╭──

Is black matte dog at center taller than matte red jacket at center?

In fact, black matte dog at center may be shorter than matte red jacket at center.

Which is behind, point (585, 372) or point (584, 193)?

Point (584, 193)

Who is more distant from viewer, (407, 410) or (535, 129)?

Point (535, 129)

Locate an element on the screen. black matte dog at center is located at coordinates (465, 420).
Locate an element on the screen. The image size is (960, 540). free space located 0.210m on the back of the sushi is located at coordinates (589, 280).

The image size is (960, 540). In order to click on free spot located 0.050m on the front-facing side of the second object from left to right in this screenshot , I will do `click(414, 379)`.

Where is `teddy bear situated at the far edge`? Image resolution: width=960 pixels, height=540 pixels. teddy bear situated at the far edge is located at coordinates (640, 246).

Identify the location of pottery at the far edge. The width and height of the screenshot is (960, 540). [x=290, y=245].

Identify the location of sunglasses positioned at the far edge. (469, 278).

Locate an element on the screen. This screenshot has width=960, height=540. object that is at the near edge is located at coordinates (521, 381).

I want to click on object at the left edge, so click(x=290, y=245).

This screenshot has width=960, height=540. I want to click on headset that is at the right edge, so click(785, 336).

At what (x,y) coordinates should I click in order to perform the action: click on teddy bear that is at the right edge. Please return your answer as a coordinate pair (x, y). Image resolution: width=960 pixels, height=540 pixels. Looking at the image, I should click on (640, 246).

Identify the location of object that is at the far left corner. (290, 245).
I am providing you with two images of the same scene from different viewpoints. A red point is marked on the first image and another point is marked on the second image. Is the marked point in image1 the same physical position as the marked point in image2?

╰──

§ WRITTEN TASK: Please output all of the material above again, word for word, keeping every line and its order unchanged.

§ EXERCISE SOLUTION:
Is black matte dog at center taller than matte red jacket at center?

In fact, black matte dog at center may be shorter than matte red jacket at center.

Which is behind, point (585, 372) or point (584, 193)?

Point (584, 193)

Who is more distant from viewer, (407, 410) or (535, 129)?

Point (535, 129)

Locate an element on the screen. black matte dog at center is located at coordinates (465, 420).
Locate an element on the screen. The image size is (960, 540). free space located 0.210m on the back of the sushi is located at coordinates (589, 280).

The image size is (960, 540). In order to click on free spot located 0.050m on the front-facing side of the second object from left to right in this screenshot , I will do `click(414, 379)`.

Where is `teddy bear situated at the far edge`? Image resolution: width=960 pixels, height=540 pixels. teddy bear situated at the far edge is located at coordinates (640, 246).

Identify the location of pottery at the far edge. The width and height of the screenshot is (960, 540). [x=290, y=245].

Identify the location of sunglasses positioned at the far edge. (469, 278).

Locate an element on the screen. This screenshot has width=960, height=540. object that is at the near edge is located at coordinates (521, 381).

I want to click on object at the left edge, so click(x=290, y=245).

This screenshot has width=960, height=540. I want to click on headset that is at the right edge, so click(785, 336).

At what (x,y) coordinates should I click in order to perform the action: click on teddy bear that is at the right edge. Please return your answer as a coordinate pair (x, y). Image resolution: width=960 pixels, height=540 pixels. Looking at the image, I should click on (640, 246).

Identify the location of object that is at the far left corner. (290, 245).
I am providing you with two images of the same scene from different viewpoints. A red point is marked on the first image and another point is marked on the second image. Is the marked point in image1 the same physical position as the marked point in image2?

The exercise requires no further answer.